• [SUPPLIED DATA]:
::::::::
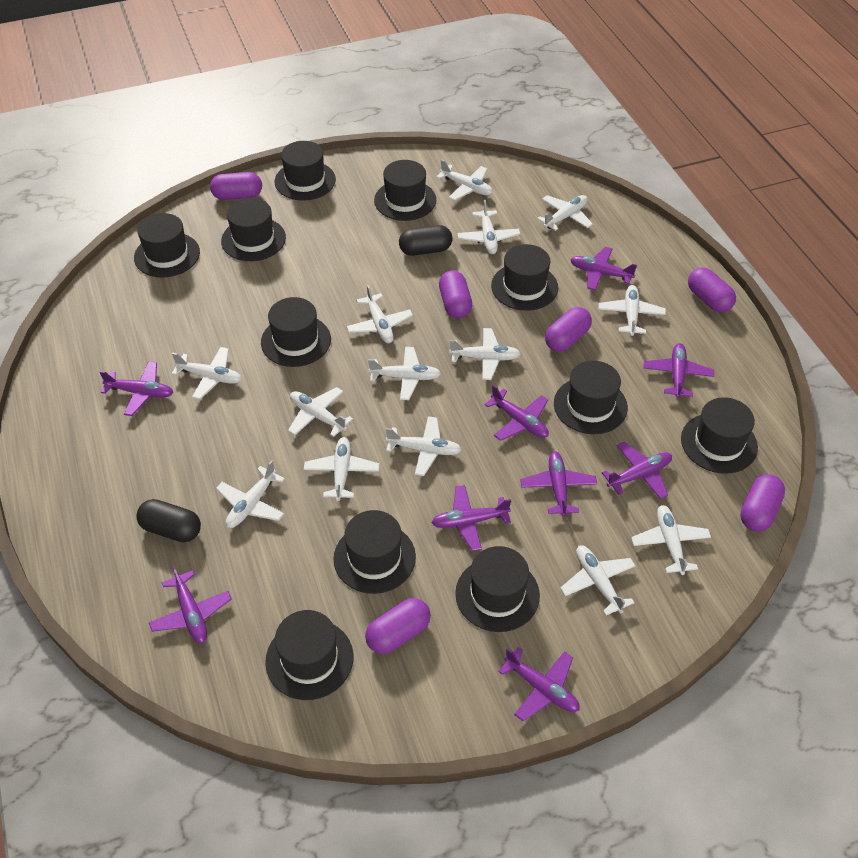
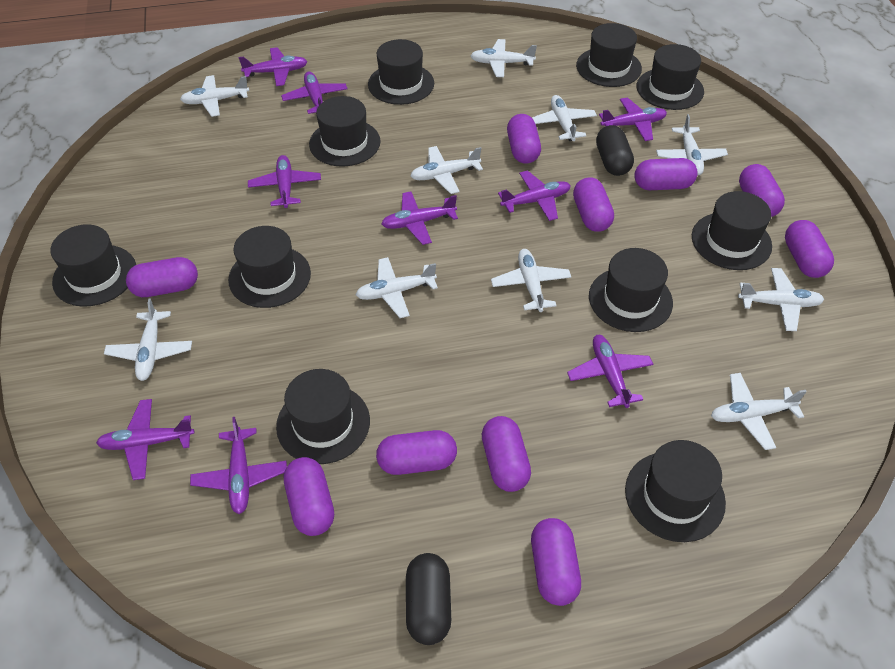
black hat: 11 -> 10
purple capsule: 6 -> 10
white plane: 14 -> 10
::::::::
• [ASSIGNMENT]: Copy all of the material word for word, and include none of its pictures.

• [TASK SOLUTION]:
black hat: 11 -> 10
purple capsule: 6 -> 10
white plane: 14 -> 10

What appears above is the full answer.